◆ WHAT THIS TASK INVOLVES
The required output is a copy of each line in the material below that includes "LIGHT".

◆ AVAILABLE DATA

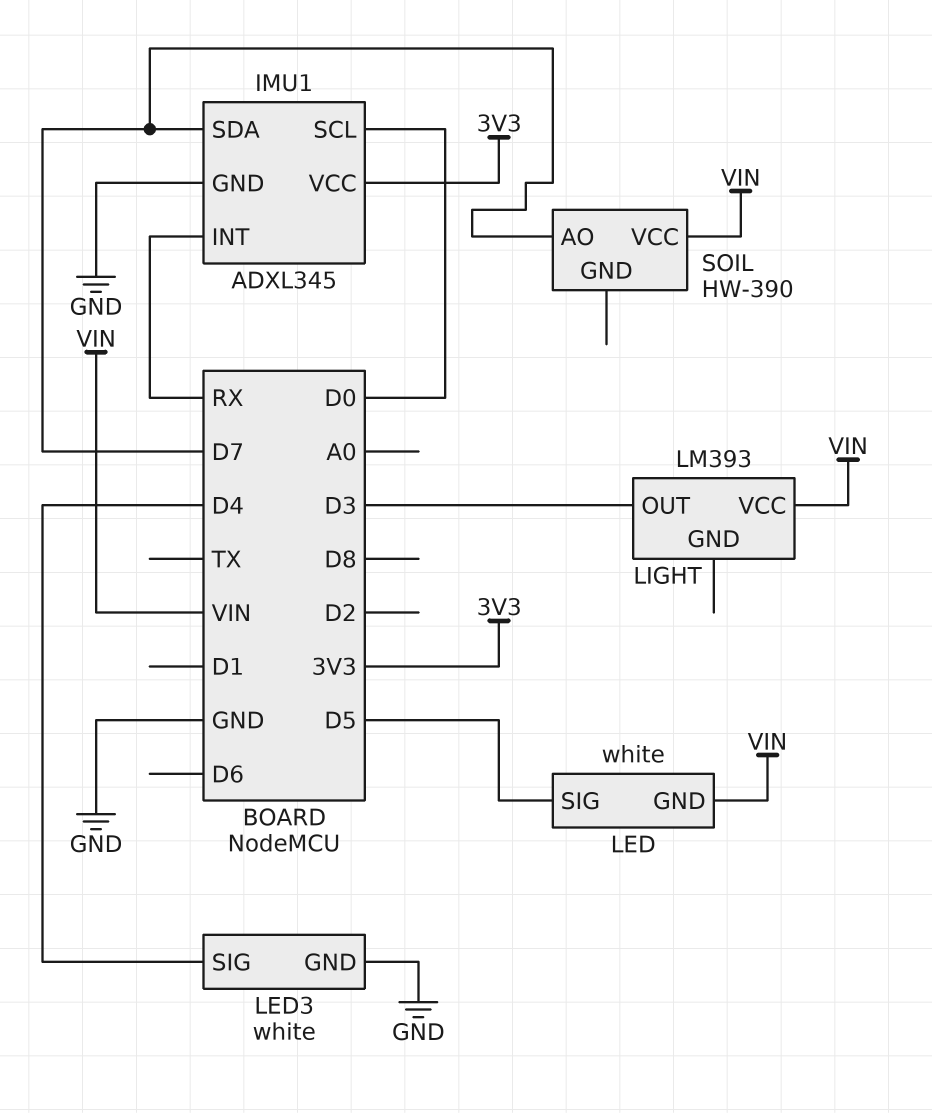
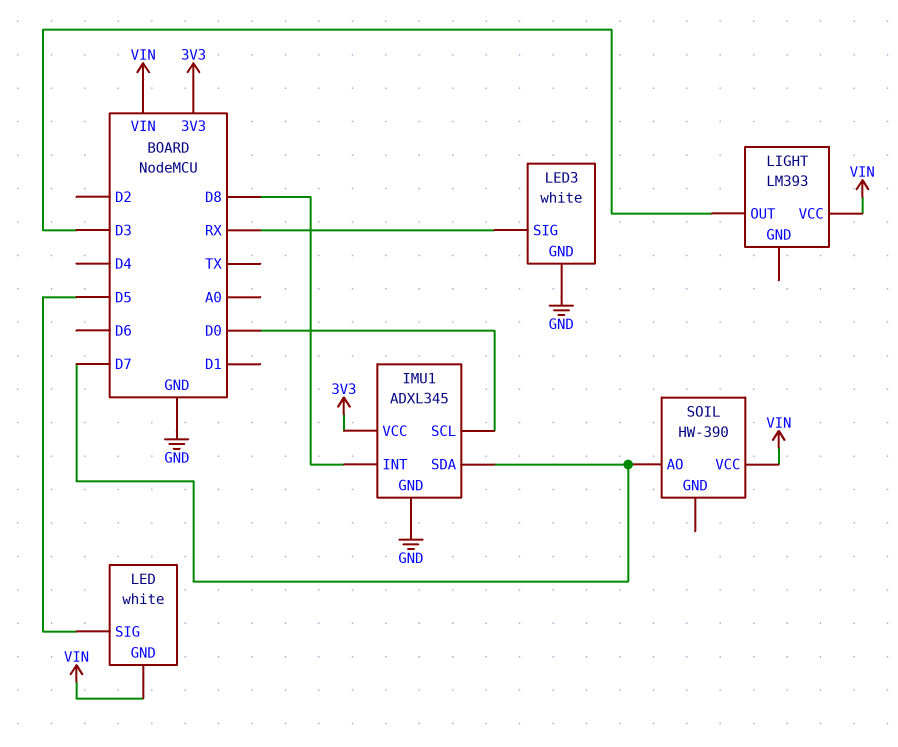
IMU1 pin INT: RX -> D8
LED3 pin SIG: D4 -> RX

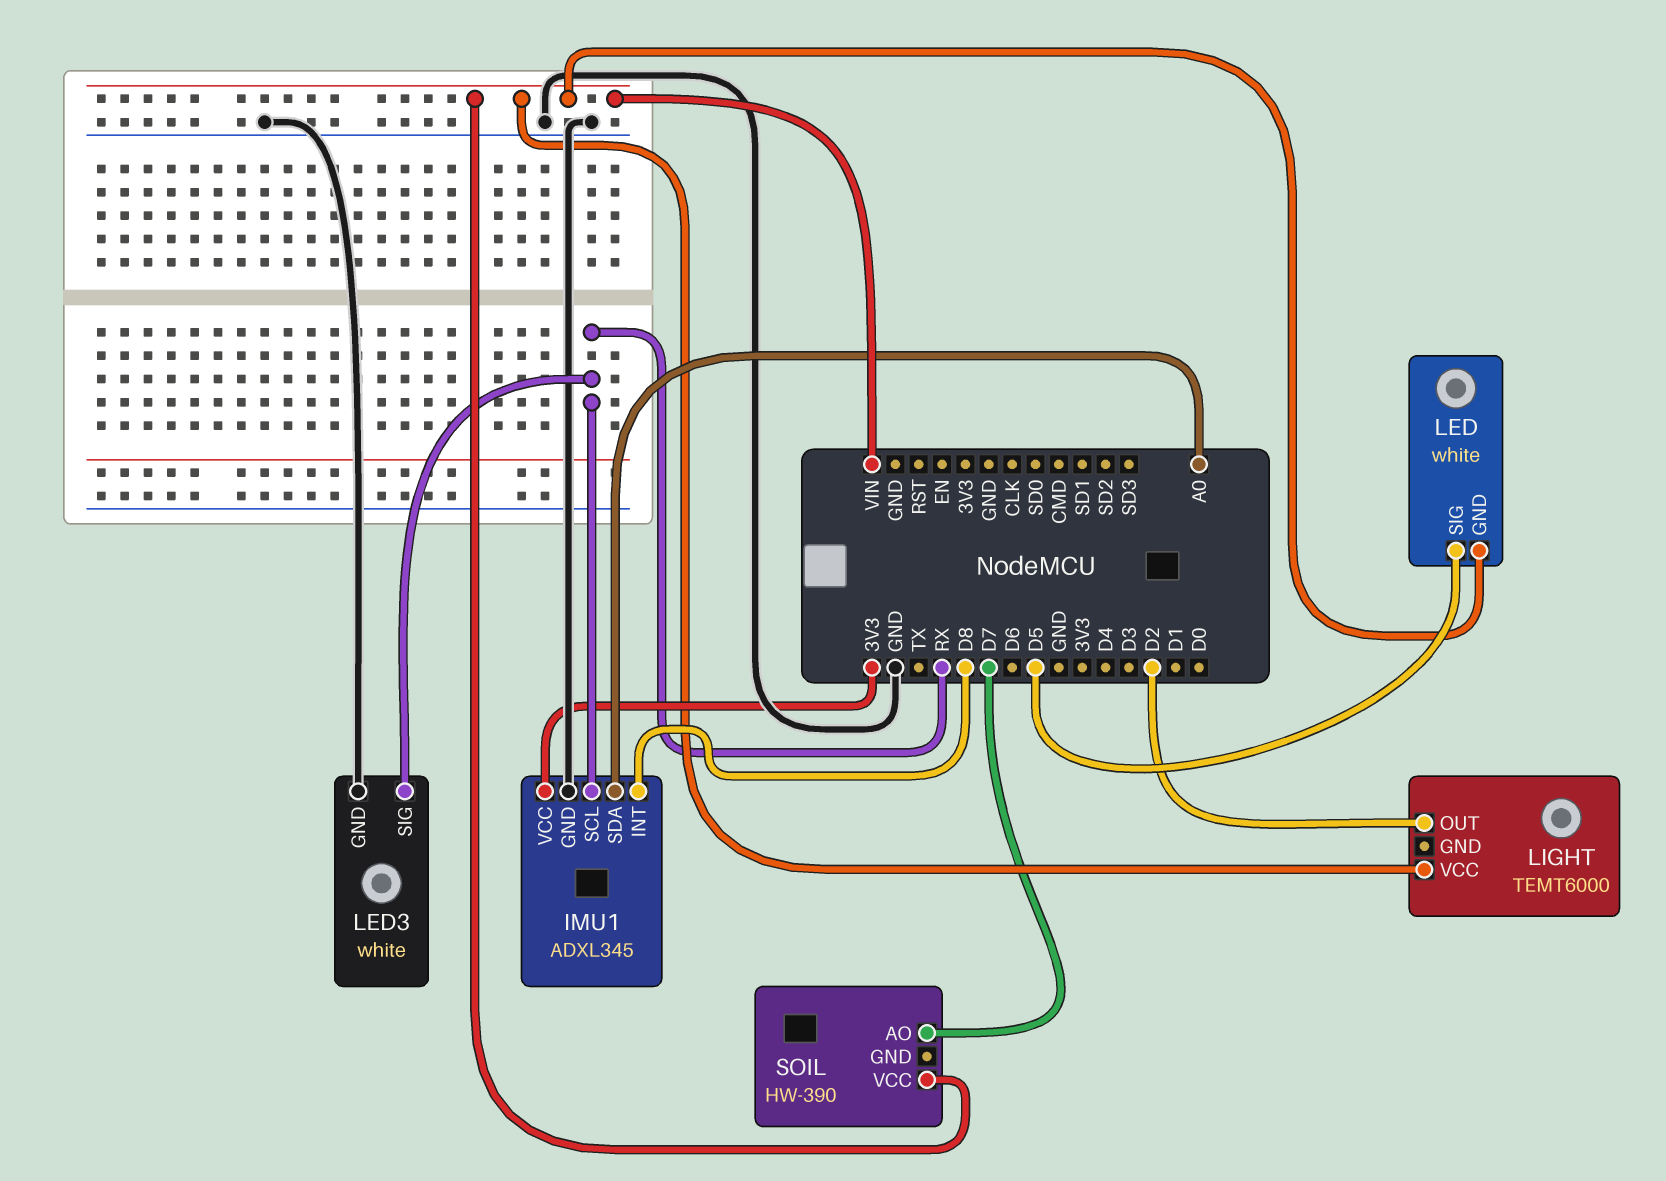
IMU1 pin SCL: D0 -> RX
IMU1 pin SDA: D7 -> A0
LIGHT: LM393 -> TEMT6000
LIGHT pin OUT: D3 -> D2

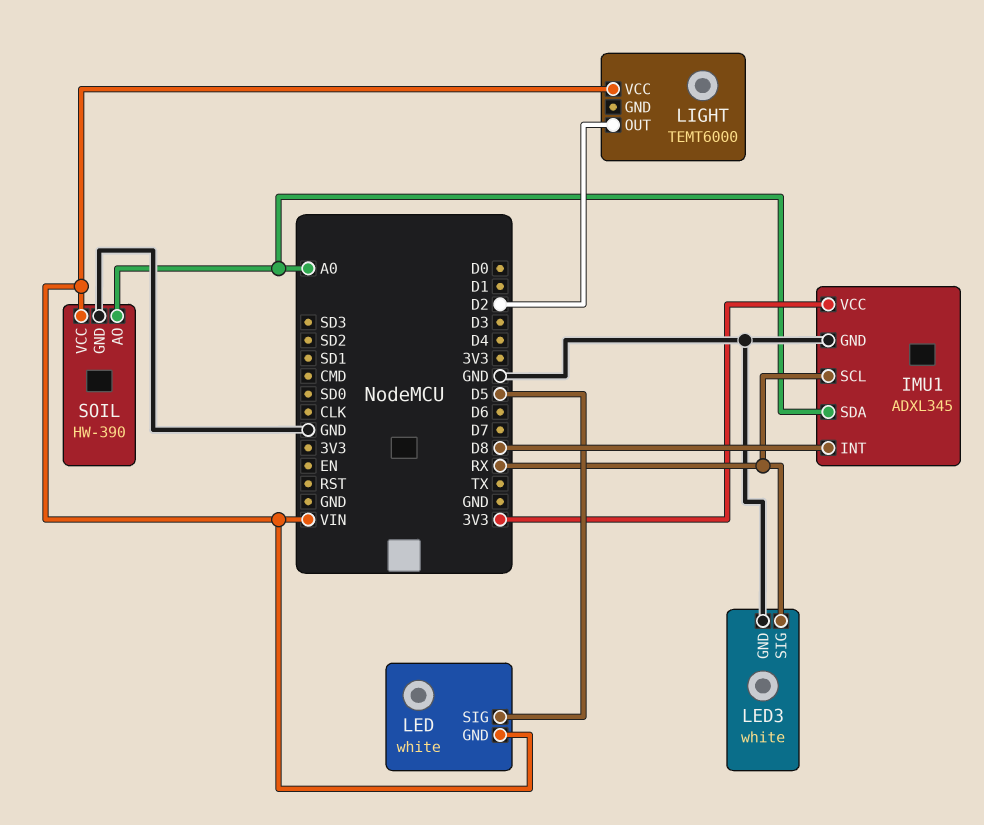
SOIL pin AO: D7 -> A0
SOIL pin GND: none -> GND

◆ EXERCISE SOLUTION
LIGHT: LM393 -> TEMT6000
LIGHT pin OUT: D3 -> D2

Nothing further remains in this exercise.